[Extracted data]:
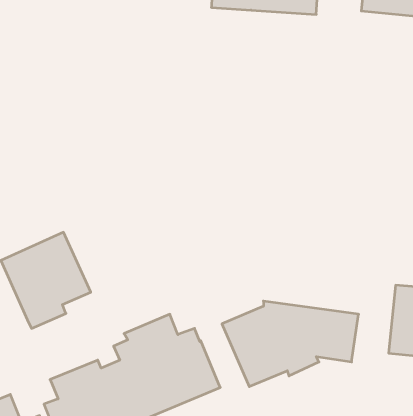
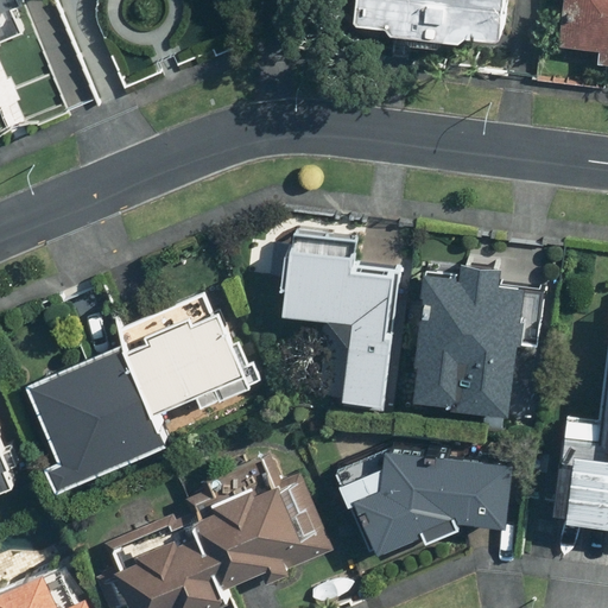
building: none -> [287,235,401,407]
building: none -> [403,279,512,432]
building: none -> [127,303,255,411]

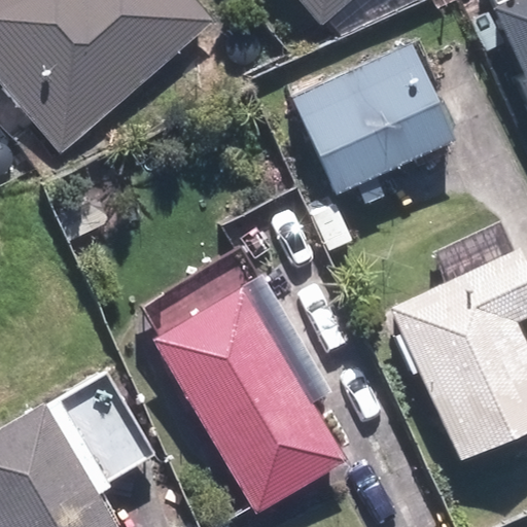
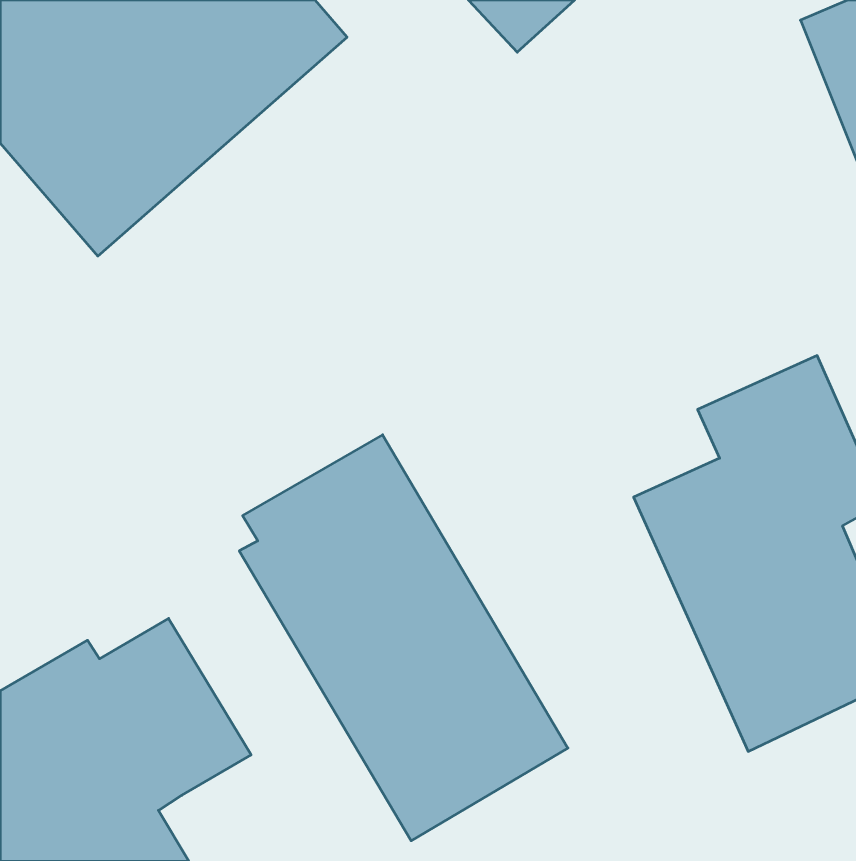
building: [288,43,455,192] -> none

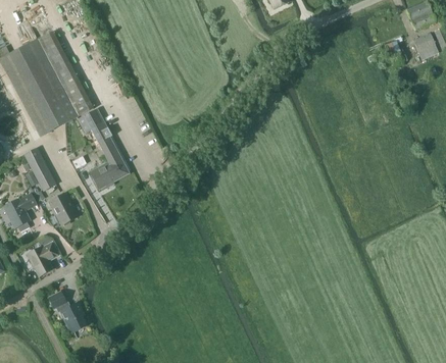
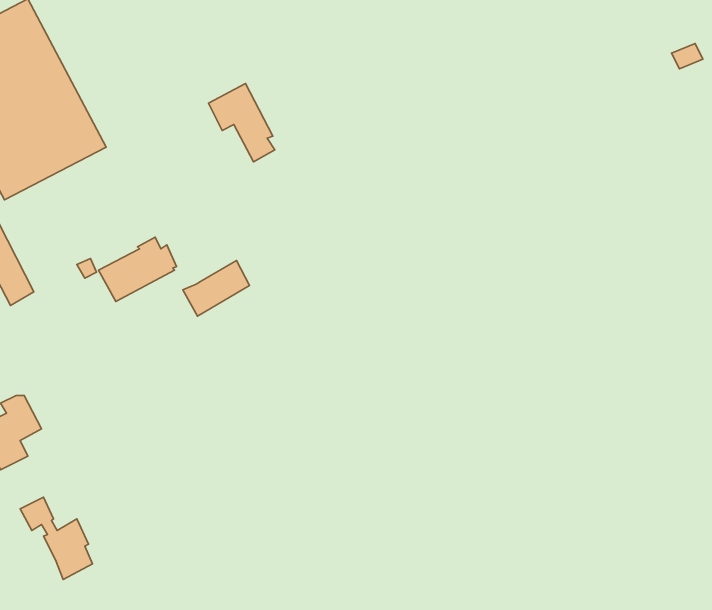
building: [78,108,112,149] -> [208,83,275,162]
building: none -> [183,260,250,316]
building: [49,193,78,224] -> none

[Problem statement]:
Give back every record exactly, dropping its pictures.

[Answer box]:
building: none -> [287,235,401,407]
building: none -> [403,279,512,432]
building: none -> [127,303,255,411]

building: [288,43,455,192] -> none

building: [78,108,112,149] -> [208,83,275,162]
building: none -> [183,260,250,316]
building: [49,193,78,224] -> none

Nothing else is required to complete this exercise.